# Requirement
Count the lines in the material below that contain the string "kern", treating uppercase and lowercase as different. Reply with the number alone.

# Stored records

________________

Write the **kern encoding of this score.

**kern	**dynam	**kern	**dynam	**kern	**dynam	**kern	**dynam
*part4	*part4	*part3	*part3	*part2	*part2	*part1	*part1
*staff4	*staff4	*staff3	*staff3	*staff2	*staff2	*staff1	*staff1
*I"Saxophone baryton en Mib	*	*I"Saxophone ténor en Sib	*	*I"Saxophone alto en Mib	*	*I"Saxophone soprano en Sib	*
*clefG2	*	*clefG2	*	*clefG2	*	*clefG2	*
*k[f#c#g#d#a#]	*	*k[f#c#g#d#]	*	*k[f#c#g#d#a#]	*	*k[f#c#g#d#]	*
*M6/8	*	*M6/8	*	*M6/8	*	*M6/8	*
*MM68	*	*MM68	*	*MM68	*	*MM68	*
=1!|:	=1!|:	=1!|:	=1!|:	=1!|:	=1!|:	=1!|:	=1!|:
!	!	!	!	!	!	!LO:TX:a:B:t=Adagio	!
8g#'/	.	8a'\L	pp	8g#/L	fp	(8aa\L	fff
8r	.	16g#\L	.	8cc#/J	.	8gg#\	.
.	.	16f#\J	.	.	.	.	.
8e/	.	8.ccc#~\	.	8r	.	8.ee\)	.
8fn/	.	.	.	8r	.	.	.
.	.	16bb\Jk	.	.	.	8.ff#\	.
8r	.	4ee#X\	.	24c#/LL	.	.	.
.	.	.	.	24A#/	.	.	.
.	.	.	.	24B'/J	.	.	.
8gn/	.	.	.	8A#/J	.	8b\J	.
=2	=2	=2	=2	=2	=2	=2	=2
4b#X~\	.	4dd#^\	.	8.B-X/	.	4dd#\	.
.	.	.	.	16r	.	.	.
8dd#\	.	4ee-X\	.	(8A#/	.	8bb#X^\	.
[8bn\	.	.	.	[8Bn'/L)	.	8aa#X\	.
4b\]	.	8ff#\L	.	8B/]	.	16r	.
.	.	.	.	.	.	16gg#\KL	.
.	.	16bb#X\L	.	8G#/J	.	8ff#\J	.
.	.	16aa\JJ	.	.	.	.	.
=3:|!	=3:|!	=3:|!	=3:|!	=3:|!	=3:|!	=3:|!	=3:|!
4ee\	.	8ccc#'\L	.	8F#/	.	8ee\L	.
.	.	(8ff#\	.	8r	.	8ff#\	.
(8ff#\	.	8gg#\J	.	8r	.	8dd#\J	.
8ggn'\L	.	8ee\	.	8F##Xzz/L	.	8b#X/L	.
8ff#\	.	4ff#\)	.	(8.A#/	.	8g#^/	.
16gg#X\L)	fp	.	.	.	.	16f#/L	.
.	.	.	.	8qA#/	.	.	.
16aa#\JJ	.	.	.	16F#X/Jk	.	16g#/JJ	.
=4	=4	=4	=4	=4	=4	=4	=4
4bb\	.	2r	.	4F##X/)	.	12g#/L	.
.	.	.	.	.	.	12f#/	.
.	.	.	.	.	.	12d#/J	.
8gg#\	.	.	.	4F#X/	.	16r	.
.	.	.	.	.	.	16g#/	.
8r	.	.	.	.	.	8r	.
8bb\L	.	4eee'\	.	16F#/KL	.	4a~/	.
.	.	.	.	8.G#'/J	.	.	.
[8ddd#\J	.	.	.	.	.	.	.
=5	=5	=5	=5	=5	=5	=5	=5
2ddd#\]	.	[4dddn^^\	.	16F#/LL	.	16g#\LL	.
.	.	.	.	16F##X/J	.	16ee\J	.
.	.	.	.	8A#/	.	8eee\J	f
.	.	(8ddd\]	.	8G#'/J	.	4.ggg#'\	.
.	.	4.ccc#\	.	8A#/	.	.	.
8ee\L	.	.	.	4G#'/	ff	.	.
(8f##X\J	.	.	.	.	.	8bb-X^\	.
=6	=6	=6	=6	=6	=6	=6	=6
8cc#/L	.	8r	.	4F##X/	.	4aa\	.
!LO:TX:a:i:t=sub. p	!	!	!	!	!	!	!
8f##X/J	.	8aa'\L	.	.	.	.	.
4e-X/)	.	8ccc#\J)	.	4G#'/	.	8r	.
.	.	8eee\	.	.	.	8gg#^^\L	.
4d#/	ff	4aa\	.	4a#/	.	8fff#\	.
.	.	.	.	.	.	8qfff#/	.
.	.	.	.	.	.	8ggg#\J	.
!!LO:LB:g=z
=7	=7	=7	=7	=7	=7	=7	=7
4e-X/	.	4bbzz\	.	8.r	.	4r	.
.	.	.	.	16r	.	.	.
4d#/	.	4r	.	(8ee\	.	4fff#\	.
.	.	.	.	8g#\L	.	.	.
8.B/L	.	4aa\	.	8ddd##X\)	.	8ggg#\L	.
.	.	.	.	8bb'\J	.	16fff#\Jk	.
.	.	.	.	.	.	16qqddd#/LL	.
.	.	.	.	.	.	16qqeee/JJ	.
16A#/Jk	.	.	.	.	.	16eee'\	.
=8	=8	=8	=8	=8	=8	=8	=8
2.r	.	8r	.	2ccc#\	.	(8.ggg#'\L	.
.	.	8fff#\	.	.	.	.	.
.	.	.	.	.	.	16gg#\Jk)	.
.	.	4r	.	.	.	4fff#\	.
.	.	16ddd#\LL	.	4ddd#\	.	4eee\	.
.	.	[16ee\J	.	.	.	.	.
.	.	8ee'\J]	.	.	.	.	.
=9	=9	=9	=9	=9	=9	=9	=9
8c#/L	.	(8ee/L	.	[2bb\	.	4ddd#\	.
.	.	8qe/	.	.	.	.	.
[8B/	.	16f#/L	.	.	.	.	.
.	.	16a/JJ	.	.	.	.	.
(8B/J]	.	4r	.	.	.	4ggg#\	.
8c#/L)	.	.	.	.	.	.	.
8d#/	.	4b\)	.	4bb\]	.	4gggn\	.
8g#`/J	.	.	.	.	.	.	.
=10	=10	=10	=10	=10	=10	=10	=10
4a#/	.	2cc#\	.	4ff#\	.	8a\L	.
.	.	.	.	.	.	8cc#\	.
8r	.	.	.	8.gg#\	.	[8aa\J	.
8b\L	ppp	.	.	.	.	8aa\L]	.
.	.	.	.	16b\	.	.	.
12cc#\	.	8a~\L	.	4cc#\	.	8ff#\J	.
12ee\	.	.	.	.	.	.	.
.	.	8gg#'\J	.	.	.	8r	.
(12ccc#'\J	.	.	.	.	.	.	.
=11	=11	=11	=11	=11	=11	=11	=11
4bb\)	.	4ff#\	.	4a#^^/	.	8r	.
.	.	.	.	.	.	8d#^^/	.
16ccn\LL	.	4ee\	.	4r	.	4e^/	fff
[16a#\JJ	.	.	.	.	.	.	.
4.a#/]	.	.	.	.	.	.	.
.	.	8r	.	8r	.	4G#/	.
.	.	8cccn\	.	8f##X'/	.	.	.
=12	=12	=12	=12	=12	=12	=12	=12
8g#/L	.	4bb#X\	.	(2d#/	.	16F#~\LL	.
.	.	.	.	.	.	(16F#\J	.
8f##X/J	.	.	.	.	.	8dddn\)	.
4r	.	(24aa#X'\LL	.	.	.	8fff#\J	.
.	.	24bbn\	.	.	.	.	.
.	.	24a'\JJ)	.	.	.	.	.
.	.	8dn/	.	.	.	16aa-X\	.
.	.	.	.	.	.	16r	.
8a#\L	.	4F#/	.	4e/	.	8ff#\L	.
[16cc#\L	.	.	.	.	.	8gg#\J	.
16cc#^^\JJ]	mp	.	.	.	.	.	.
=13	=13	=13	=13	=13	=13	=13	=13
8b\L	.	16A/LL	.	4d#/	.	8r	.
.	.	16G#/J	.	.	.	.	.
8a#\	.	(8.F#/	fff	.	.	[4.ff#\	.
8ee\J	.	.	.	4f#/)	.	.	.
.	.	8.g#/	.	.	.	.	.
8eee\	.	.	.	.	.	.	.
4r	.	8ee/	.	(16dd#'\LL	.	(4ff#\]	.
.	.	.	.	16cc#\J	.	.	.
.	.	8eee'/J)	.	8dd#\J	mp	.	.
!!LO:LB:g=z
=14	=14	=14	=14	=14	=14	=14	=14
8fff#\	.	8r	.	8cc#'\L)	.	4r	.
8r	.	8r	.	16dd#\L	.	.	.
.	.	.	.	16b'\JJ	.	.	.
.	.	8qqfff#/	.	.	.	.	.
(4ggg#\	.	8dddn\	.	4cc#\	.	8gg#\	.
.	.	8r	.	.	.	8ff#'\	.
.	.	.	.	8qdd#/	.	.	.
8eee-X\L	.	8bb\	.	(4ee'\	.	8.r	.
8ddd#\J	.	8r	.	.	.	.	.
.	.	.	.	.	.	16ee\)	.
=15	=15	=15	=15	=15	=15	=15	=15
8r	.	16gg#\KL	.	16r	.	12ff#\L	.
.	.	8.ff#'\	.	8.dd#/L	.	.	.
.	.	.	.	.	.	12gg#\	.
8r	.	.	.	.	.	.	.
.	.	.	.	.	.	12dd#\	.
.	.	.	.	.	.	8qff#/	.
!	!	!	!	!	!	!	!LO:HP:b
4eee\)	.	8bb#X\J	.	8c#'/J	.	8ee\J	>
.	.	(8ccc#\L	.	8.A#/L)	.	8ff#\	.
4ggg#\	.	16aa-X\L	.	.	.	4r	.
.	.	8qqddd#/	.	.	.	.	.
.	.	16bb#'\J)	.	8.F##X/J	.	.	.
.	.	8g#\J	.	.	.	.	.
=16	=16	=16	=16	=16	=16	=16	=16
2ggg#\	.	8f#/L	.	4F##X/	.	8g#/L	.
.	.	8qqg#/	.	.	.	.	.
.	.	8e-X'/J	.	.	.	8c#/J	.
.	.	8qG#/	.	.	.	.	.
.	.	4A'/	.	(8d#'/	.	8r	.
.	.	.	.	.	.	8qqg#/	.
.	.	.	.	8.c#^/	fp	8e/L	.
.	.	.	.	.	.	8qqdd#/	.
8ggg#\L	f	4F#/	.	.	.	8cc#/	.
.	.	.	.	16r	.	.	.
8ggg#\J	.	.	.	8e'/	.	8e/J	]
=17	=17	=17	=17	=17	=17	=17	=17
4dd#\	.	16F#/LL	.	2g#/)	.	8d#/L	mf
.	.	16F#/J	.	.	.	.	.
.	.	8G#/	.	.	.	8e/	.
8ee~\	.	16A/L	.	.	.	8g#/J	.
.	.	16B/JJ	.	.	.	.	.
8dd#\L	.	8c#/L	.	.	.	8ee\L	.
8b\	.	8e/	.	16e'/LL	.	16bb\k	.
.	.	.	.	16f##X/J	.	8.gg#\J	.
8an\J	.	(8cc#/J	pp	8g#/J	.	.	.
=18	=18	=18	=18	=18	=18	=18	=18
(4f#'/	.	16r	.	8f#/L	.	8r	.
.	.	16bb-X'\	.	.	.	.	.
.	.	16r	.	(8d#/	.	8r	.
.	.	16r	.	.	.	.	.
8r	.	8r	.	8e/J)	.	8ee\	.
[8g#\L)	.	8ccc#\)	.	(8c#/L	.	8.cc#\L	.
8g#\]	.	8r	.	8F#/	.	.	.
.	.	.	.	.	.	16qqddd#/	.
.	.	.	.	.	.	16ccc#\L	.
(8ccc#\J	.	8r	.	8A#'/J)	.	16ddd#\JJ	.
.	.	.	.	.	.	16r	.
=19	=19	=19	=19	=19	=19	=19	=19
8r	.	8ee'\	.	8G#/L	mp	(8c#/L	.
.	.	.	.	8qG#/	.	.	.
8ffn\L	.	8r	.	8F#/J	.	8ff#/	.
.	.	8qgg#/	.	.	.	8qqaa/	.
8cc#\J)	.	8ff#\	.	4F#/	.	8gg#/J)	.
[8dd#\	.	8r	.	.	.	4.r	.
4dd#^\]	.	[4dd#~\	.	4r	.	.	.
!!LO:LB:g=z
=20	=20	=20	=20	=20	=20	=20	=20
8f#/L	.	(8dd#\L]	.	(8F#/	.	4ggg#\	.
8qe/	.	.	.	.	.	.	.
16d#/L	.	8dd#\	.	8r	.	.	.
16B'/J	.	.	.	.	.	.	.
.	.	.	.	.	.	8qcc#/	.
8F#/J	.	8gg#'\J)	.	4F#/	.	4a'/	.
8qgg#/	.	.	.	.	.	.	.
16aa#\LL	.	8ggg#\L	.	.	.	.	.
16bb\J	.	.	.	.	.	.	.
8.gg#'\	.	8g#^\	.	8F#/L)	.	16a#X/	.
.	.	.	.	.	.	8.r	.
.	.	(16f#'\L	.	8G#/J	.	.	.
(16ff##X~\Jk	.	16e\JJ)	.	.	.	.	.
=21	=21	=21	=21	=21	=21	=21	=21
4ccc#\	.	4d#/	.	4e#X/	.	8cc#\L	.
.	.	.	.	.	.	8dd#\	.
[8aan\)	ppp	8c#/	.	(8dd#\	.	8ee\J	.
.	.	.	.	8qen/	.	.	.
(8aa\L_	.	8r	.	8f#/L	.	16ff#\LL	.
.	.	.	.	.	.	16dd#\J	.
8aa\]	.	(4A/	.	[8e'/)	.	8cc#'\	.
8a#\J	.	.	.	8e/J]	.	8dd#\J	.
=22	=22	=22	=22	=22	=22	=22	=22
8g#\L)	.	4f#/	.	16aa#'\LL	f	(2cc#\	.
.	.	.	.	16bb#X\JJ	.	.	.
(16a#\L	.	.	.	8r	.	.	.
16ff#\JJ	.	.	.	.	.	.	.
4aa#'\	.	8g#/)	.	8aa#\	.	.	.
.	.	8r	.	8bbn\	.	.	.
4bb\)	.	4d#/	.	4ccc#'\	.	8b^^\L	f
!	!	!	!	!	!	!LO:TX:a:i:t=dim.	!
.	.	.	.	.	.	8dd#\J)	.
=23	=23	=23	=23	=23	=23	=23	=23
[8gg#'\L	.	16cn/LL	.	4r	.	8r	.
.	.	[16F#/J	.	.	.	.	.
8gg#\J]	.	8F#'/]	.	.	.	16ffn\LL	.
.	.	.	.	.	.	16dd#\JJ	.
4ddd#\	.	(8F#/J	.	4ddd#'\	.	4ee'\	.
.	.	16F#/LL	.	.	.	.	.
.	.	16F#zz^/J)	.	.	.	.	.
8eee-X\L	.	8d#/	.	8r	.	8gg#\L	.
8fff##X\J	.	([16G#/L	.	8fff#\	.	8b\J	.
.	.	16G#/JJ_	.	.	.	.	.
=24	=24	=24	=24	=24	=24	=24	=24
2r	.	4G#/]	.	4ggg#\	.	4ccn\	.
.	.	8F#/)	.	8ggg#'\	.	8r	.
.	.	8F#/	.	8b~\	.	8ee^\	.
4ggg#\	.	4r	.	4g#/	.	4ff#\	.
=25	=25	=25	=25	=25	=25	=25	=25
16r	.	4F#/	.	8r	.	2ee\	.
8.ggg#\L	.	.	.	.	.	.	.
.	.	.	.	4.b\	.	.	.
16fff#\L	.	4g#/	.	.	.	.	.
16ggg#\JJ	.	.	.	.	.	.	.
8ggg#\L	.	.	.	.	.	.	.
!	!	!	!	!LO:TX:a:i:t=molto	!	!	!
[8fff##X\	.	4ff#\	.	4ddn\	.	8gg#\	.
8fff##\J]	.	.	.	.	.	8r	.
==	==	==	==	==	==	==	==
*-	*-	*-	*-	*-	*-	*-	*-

________________

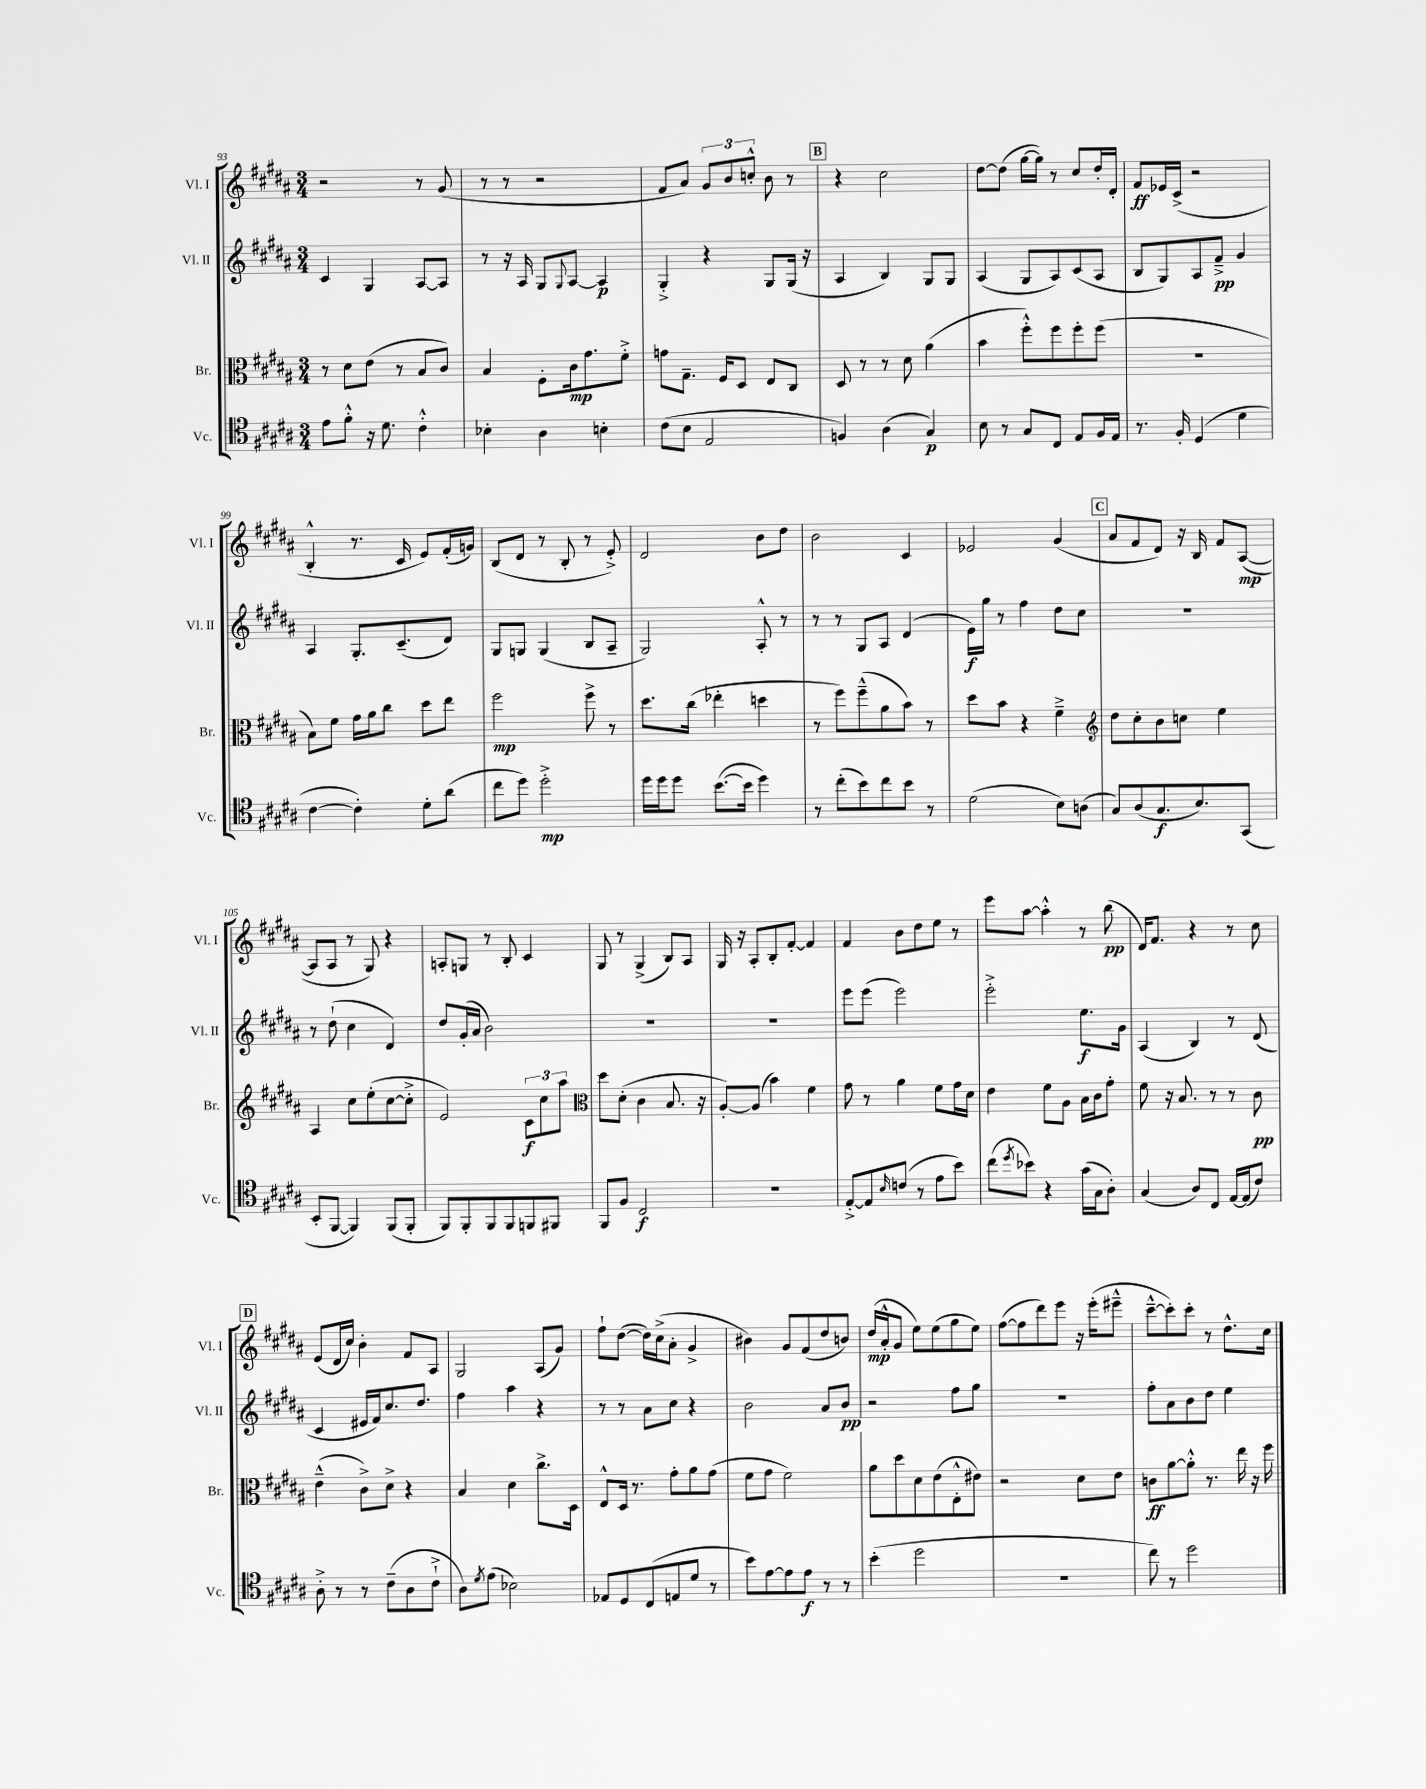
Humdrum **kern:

________________

# Written answer
3